__Given information__:
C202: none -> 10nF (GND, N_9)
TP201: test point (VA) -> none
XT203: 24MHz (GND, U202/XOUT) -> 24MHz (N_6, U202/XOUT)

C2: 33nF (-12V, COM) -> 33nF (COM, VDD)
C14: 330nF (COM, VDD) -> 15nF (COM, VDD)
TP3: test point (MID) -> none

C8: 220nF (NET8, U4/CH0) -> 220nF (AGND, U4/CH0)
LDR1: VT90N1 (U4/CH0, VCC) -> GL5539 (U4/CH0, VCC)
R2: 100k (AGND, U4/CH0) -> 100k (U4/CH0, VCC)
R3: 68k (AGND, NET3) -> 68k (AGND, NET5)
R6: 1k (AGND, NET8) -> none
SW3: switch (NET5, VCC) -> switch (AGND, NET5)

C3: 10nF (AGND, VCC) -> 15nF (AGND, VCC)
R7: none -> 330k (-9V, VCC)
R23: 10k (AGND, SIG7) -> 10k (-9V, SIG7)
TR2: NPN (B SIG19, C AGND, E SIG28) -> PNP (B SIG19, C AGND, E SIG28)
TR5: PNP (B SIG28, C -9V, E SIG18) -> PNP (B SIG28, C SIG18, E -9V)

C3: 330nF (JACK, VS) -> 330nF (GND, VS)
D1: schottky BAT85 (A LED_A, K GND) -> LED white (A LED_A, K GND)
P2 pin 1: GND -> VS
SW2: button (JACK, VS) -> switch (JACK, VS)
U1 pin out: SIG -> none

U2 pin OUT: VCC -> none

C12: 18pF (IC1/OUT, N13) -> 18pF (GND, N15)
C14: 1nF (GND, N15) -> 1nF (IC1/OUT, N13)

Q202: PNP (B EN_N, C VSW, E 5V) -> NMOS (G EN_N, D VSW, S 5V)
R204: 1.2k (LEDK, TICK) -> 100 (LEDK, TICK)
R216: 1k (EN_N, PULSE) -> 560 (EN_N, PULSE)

__Task description__:
Would you please repeat the whole listing exactly as it is?

__Written response__:
C202: none -> 10nF (GND, N_9)
TP201: test point (VA) -> none
XT203: 24MHz (GND, U202/XOUT) -> 24MHz (N_6, U202/XOUT)

C2: 33nF (-12V, COM) -> 33nF (COM, VDD)
C14: 330nF (COM, VDD) -> 15nF (COM, VDD)
TP3: test point (MID) -> none

C8: 220nF (NET8, U4/CH0) -> 220nF (AGND, U4/CH0)
LDR1: VT90N1 (U4/CH0, VCC) -> GL5539 (U4/CH0, VCC)
R2: 100k (AGND, U4/CH0) -> 100k (U4/CH0, VCC)
R3: 68k (AGND, NET3) -> 68k (AGND, NET5)
R6: 1k (AGND, NET8) -> none
SW3: switch (NET5, VCC) -> switch (AGND, NET5)

C3: 10nF (AGND, VCC) -> 15nF (AGND, VCC)
R7: none -> 330k (-9V, VCC)
R23: 10k (AGND, SIG7) -> 10k (-9V, SIG7)
TR2: NPN (B SIG19, C AGND, E SIG28) -> PNP (B SIG19, C AGND, E SIG28)
TR5: PNP (B SIG28, C -9V, E SIG18) -> PNP (B SIG28, C SIG18, E -9V)

C3: 330nF (JACK, VS) -> 330nF (GND, VS)
D1: schottky BAT85 (A LED_A, K GND) -> LED white (A LED_A, K GND)
P2 pin 1: GND -> VS
SW2: button (JACK, VS) -> switch (JACK, VS)
U1 pin out: SIG -> none

U2 pin OUT: VCC -> none

C12: 18pF (IC1/OUT, N13) -> 18pF (GND, N15)
C14: 1nF (GND, N15) -> 1nF (IC1/OUT, N13)

Q202: PNP (B EN_N, C VSW, E 5V) -> NMOS (G EN_N, D VSW, S 5V)
R204: 1.2k (LEDK, TICK) -> 100 (LEDK, TICK)
R216: 1k (EN_N, PULSE) -> 560 (EN_N, PULSE)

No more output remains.